» The task
Search the entries for the line containing "to royal_blue_bowl [896,279]". Repeat it, then every line after it, exactly through the final line.

(Source records)
____________________
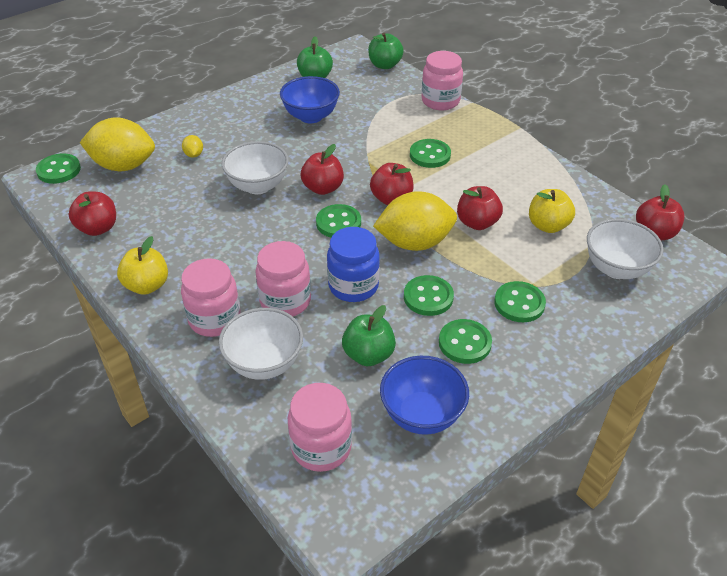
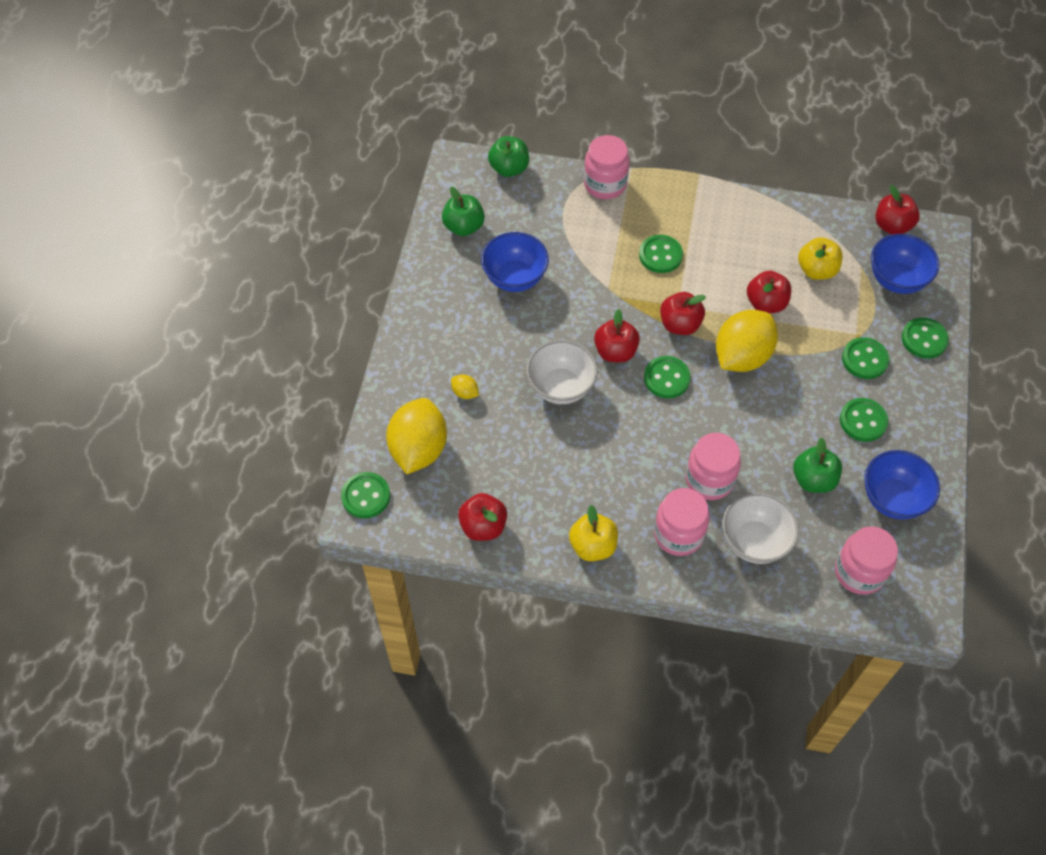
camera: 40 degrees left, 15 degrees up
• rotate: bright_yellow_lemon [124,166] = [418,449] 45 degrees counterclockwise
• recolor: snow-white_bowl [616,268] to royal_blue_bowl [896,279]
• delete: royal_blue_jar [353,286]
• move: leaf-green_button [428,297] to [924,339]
____________________
» Response area
• recolor: snow-white_bowl [616,268] to royal_blue_bowl [896,279]
• delete: royal_blue_jar [353,286]
• move: leaf-green_button [428,297] to [924,339]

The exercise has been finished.